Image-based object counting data
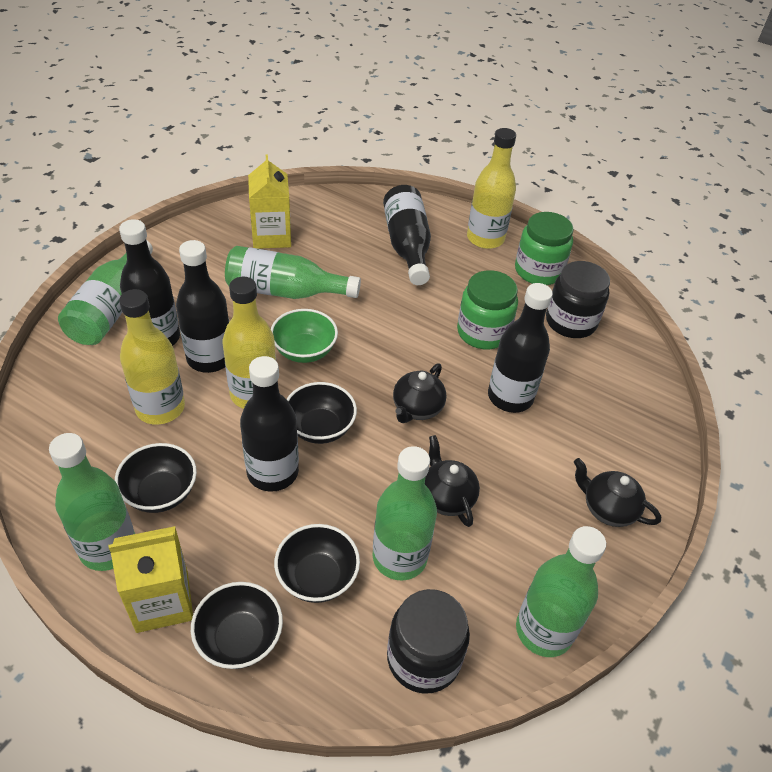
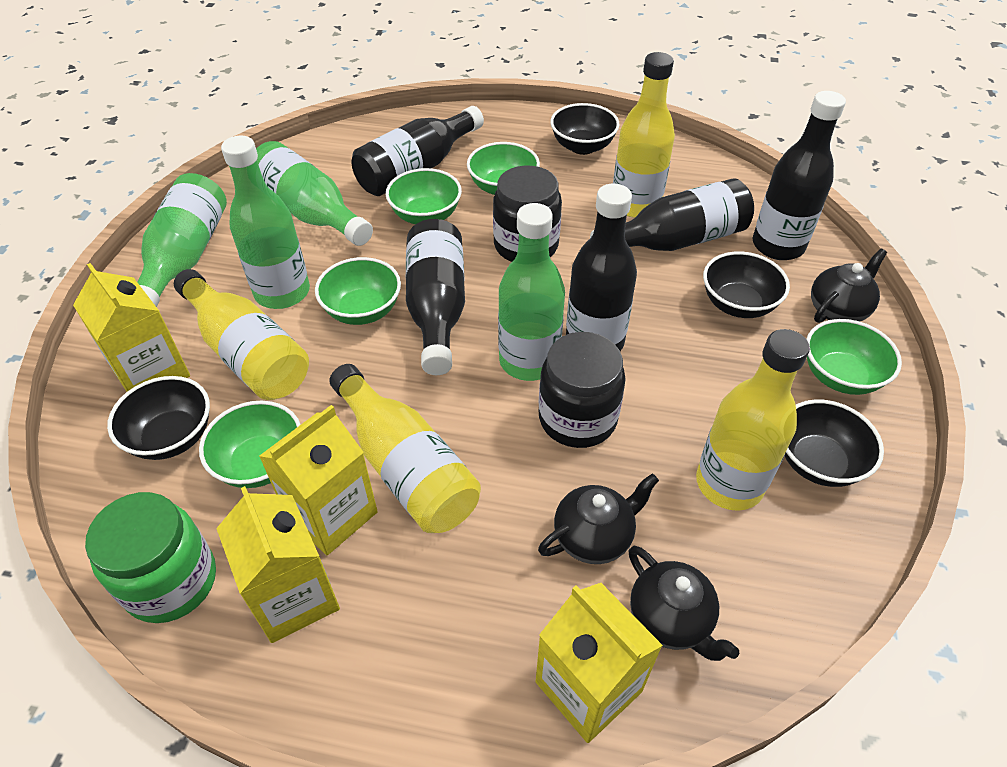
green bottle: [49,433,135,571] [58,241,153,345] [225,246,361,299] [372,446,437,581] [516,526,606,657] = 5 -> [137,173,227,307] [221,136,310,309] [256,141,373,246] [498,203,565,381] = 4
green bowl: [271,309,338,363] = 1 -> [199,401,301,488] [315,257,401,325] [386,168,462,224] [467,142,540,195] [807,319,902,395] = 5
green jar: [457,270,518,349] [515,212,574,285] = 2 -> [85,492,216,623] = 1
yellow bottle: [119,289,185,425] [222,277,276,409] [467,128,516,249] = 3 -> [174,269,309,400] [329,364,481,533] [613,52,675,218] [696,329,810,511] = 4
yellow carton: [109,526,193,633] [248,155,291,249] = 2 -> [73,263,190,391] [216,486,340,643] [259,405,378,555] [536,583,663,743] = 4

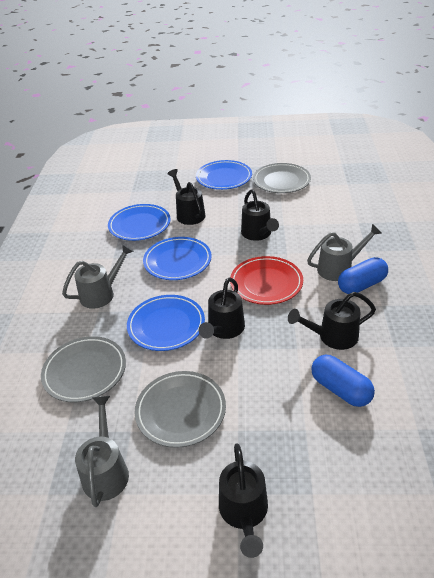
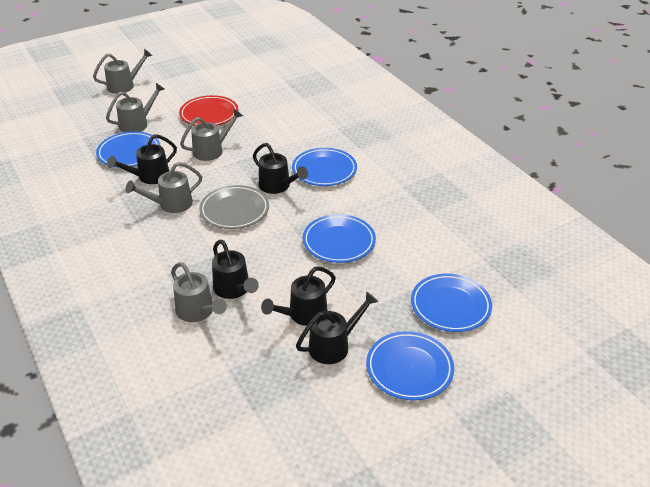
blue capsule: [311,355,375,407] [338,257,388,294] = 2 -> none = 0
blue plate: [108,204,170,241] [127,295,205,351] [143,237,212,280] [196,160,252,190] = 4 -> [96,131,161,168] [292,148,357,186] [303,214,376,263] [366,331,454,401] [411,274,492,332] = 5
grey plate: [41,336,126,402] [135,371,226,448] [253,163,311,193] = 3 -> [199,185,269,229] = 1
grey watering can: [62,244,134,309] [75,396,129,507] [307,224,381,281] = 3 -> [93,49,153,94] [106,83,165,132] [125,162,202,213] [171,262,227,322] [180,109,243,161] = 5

What you should do
Print all the entries again exactly as written, but without the pictures.

Result
green bottle: [49,433,135,571] [58,241,153,345] [225,246,361,299] [372,446,437,581] [516,526,606,657] = 5 -> [137,173,227,307] [221,136,310,309] [256,141,373,246] [498,203,565,381] = 4
green bowl: [271,309,338,363] = 1 -> [199,401,301,488] [315,257,401,325] [386,168,462,224] [467,142,540,195] [807,319,902,395] = 5
green jar: [457,270,518,349] [515,212,574,285] = 2 -> [85,492,216,623] = 1
yellow bottle: [119,289,185,425] [222,277,276,409] [467,128,516,249] = 3 -> [174,269,309,400] [329,364,481,533] [613,52,675,218] [696,329,810,511] = 4
yellow carton: [109,526,193,633] [248,155,291,249] = 2 -> [73,263,190,391] [216,486,340,643] [259,405,378,555] [536,583,663,743] = 4

blue capsule: [311,355,375,407] [338,257,388,294] = 2 -> none = 0
blue plate: [108,204,170,241] [127,295,205,351] [143,237,212,280] [196,160,252,190] = 4 -> [96,131,161,168] [292,148,357,186] [303,214,376,263] [366,331,454,401] [411,274,492,332] = 5
grey plate: [41,336,126,402] [135,371,226,448] [253,163,311,193] = 3 -> [199,185,269,229] = 1
grey watering can: [62,244,134,309] [75,396,129,507] [307,224,381,281] = 3 -> [93,49,153,94] [106,83,165,132] [125,162,202,213] [171,262,227,322] [180,109,243,161] = 5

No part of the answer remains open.